-- Opening Marker --
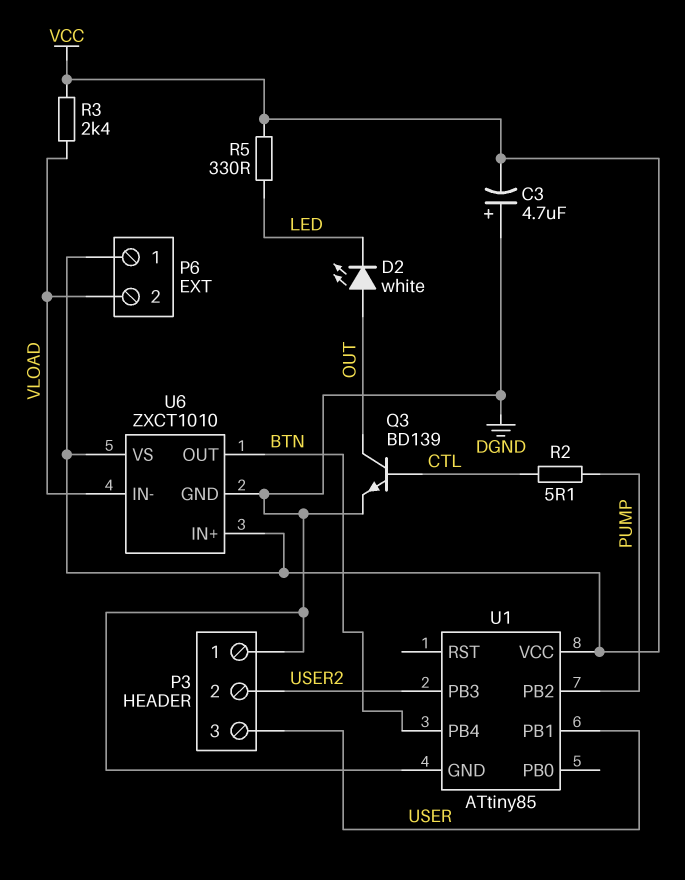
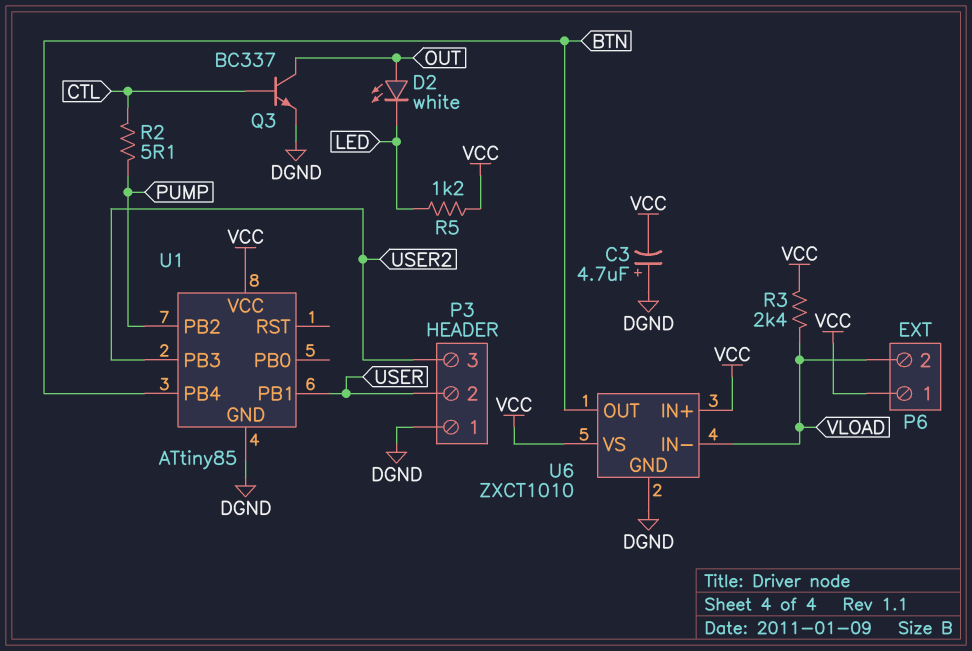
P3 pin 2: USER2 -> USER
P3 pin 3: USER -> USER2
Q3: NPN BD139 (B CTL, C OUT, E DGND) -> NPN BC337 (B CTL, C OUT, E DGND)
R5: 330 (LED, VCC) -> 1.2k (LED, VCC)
-- Closing Marker --
-- Opening Marker --
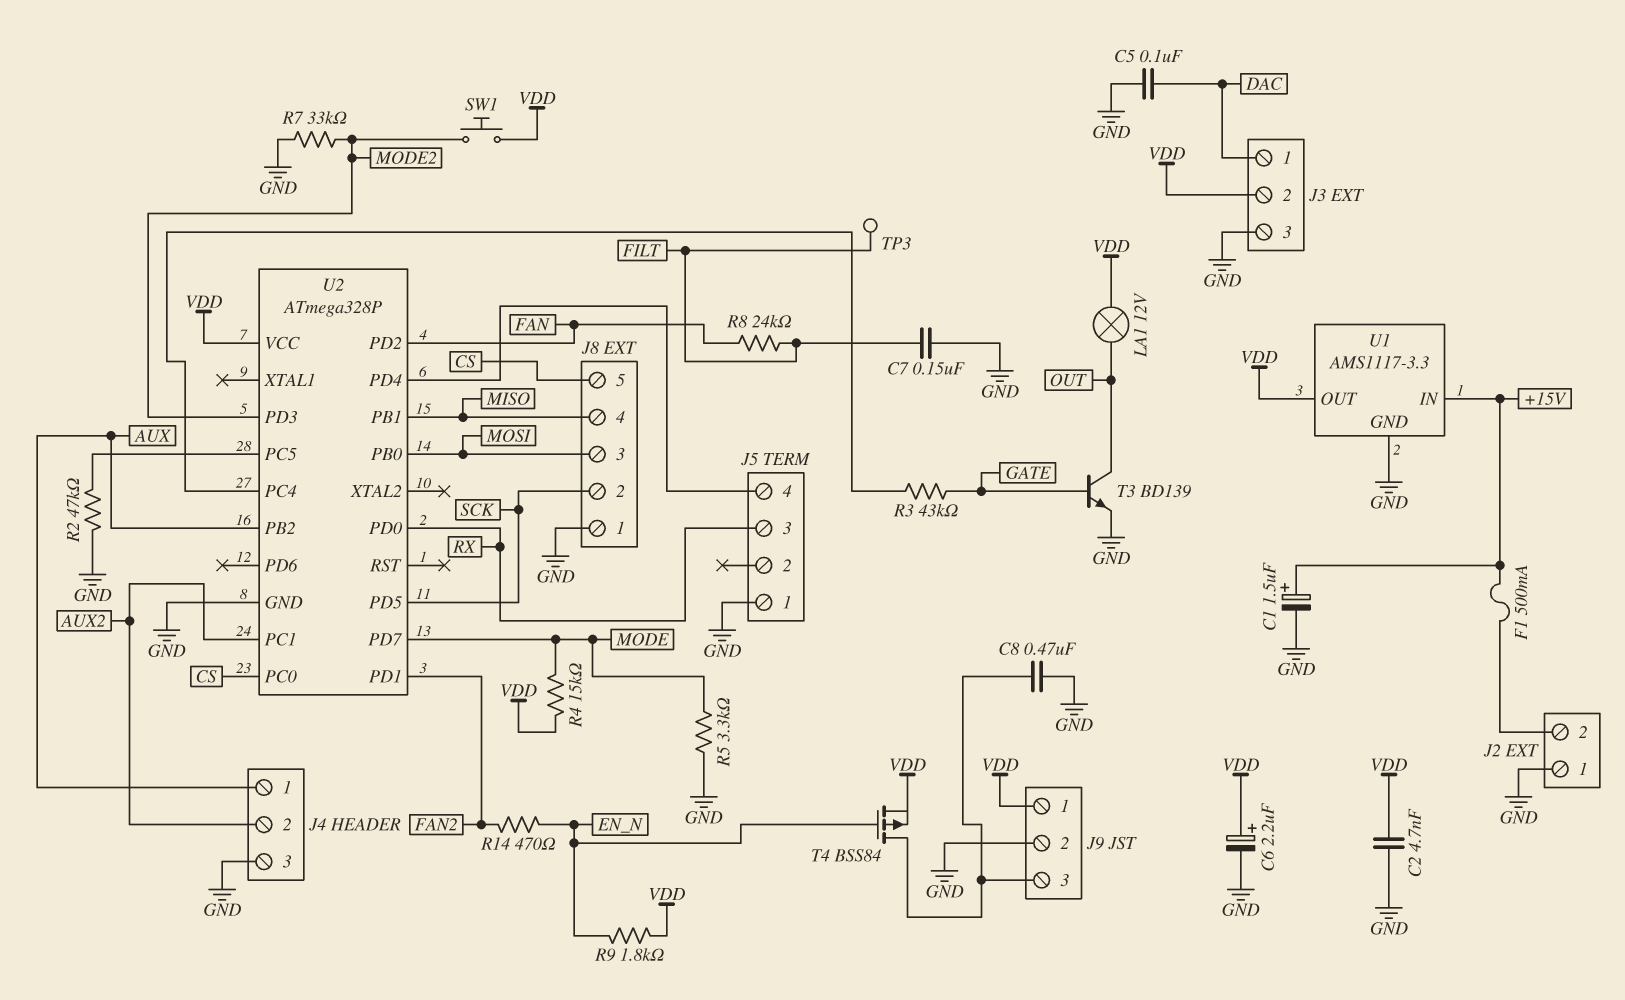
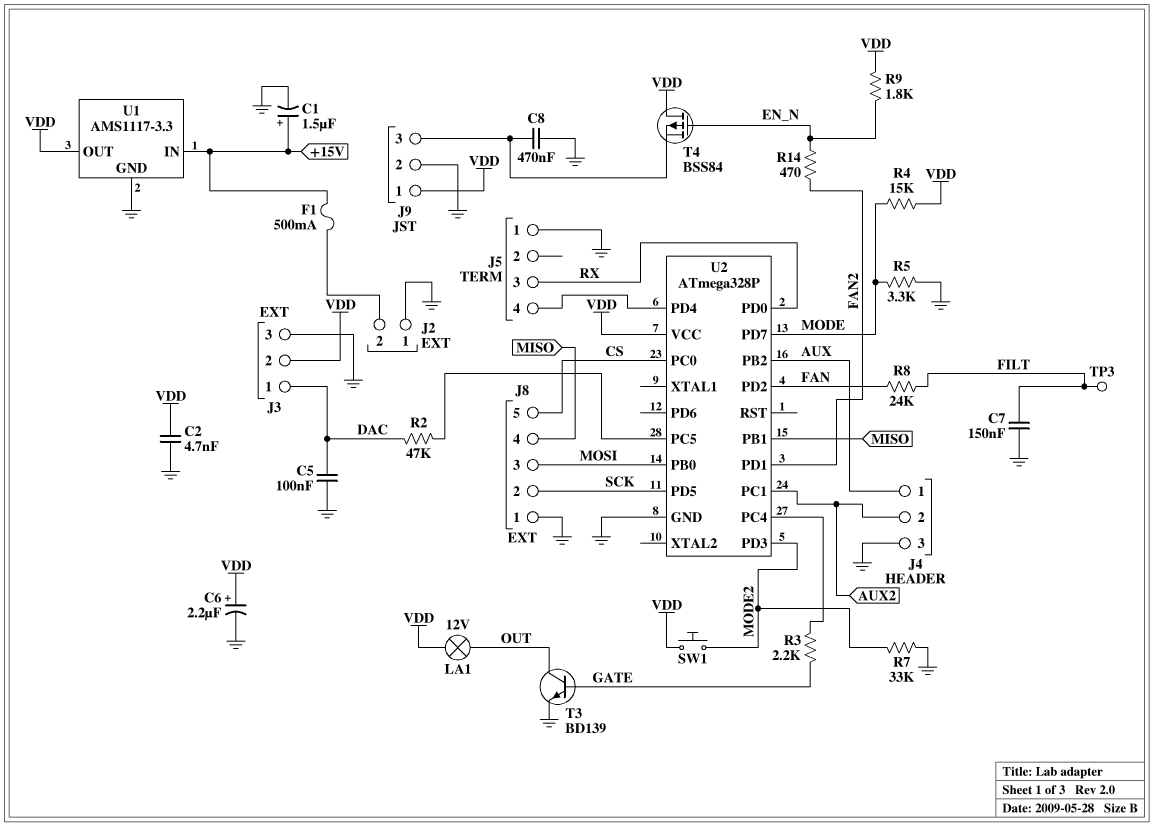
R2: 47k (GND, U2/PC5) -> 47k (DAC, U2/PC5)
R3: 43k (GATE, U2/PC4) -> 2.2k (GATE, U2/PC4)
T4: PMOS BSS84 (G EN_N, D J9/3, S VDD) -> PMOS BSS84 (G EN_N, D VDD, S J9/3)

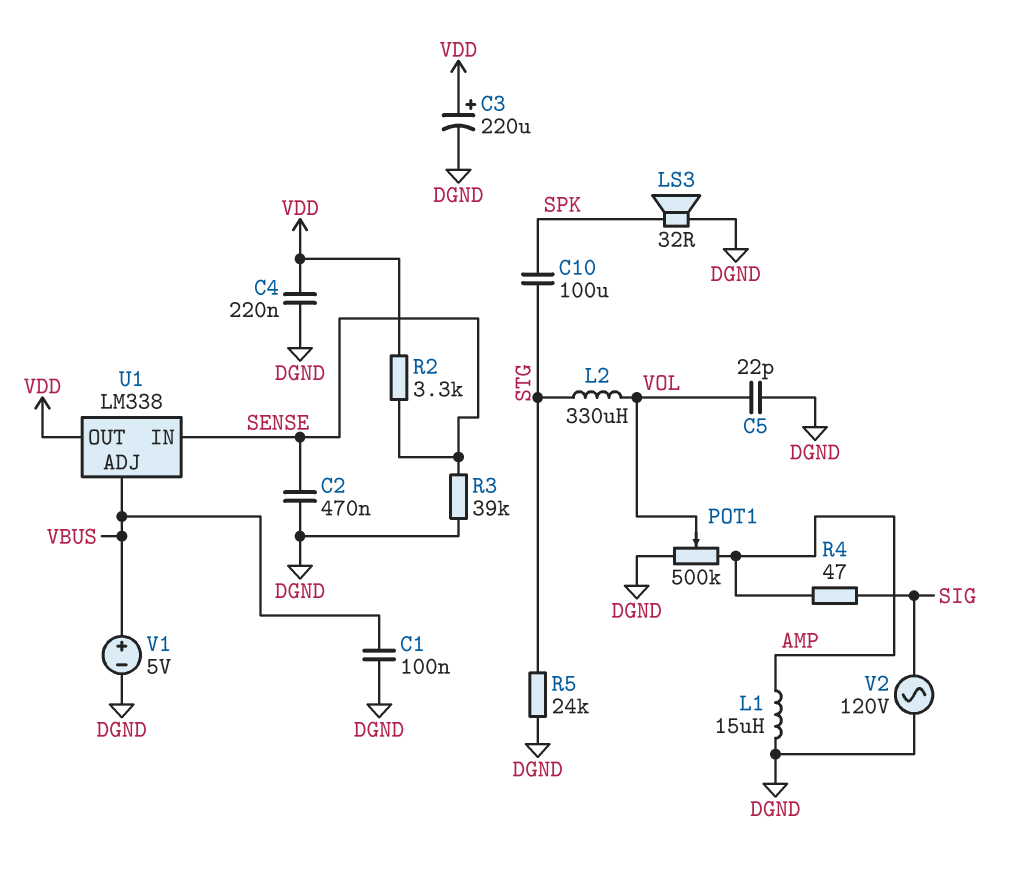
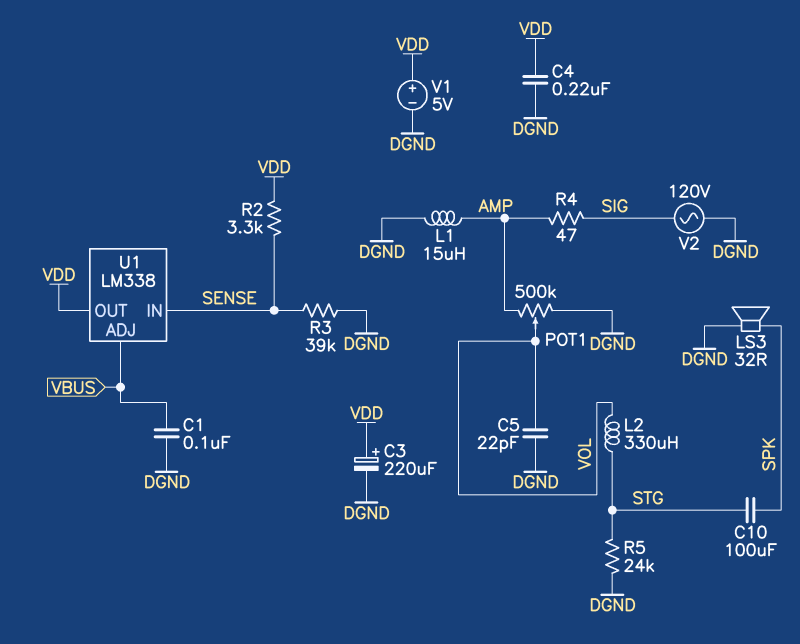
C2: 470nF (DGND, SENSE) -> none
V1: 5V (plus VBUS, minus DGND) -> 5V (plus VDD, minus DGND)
-- Closing Marker --
-- Opening Marker --
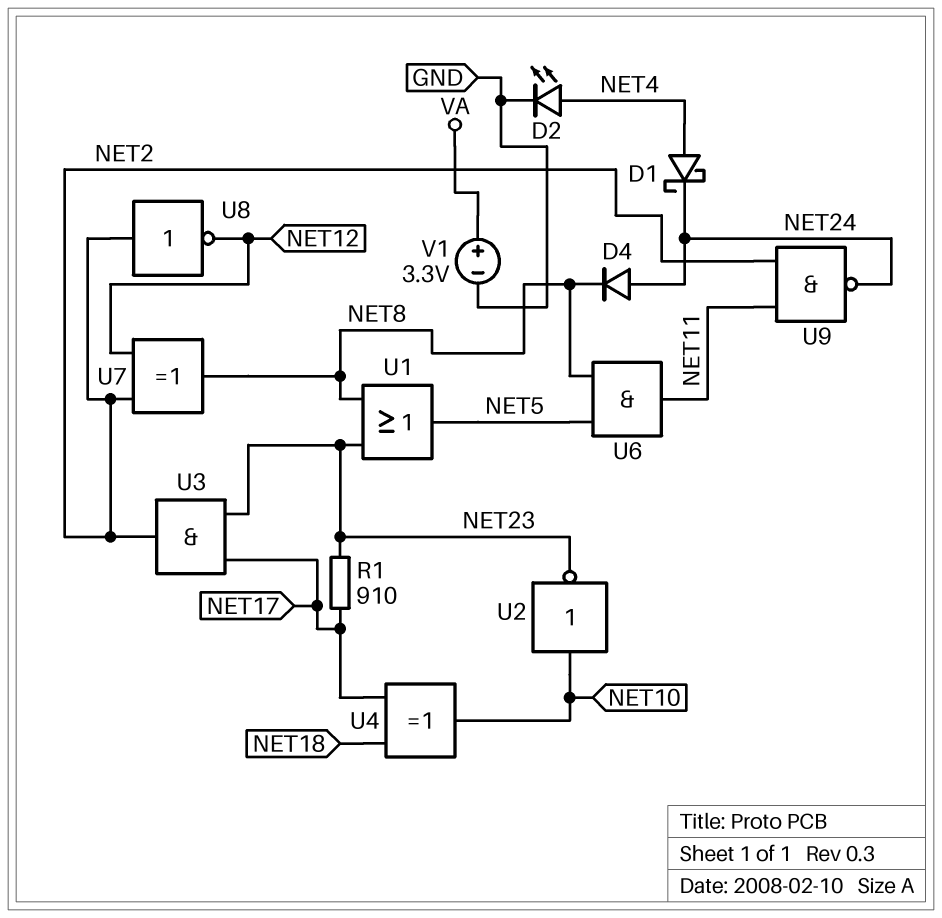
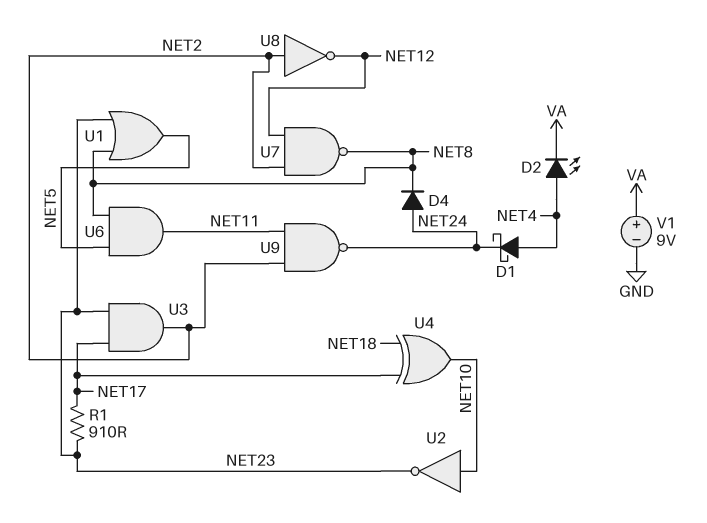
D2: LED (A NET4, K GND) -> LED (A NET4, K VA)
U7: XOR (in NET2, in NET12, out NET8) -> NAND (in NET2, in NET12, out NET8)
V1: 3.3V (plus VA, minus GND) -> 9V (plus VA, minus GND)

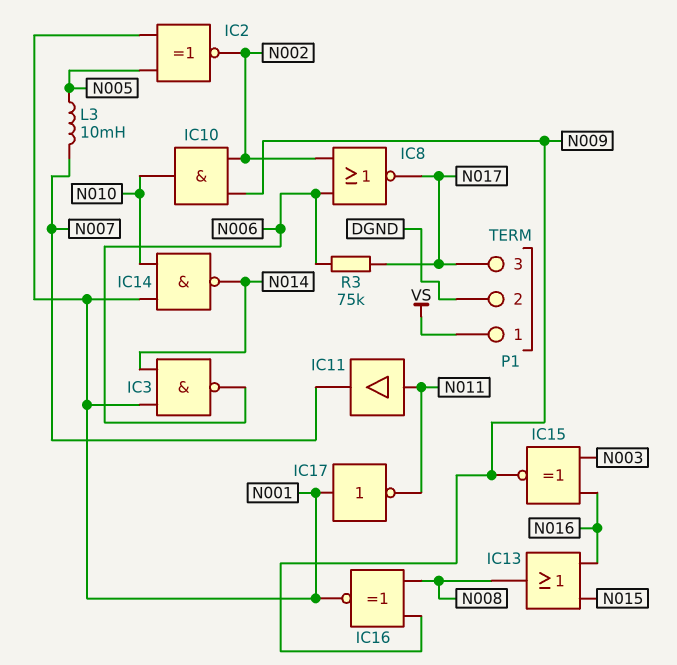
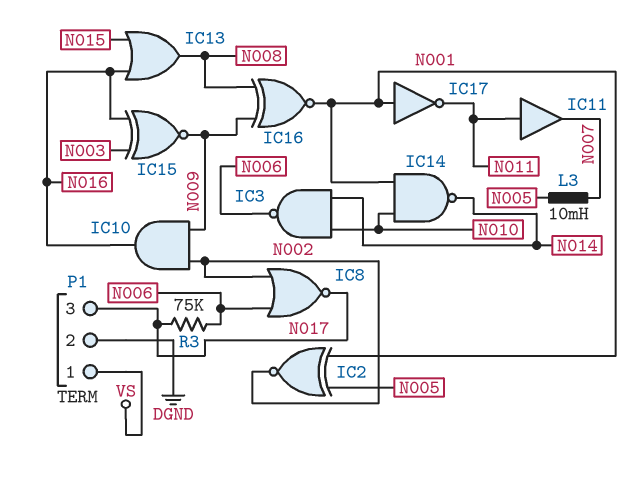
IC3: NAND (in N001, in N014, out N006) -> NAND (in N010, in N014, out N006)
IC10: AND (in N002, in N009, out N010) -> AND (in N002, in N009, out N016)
-- Closing Marker --
◆ EXERCISE REQUIREMENTS
From the material above, set down exactly the lines between the line holding "P3 pin 2: USER2 -> USER" and the line holding "R5: 330 (LED, VCC) -> 1.2k (LED, VCC)", inclusive. Include nothing else.

◆ ANSWER SPACE
P3 pin 2: USER2 -> USER
P3 pin 3: USER -> USER2
Q3: NPN BD139 (B CTL, C OUT, E DGND) -> NPN BC337 (B CTL, C OUT, E DGND)
R5: 330 (LED, VCC) -> 1.2k (LED, VCC)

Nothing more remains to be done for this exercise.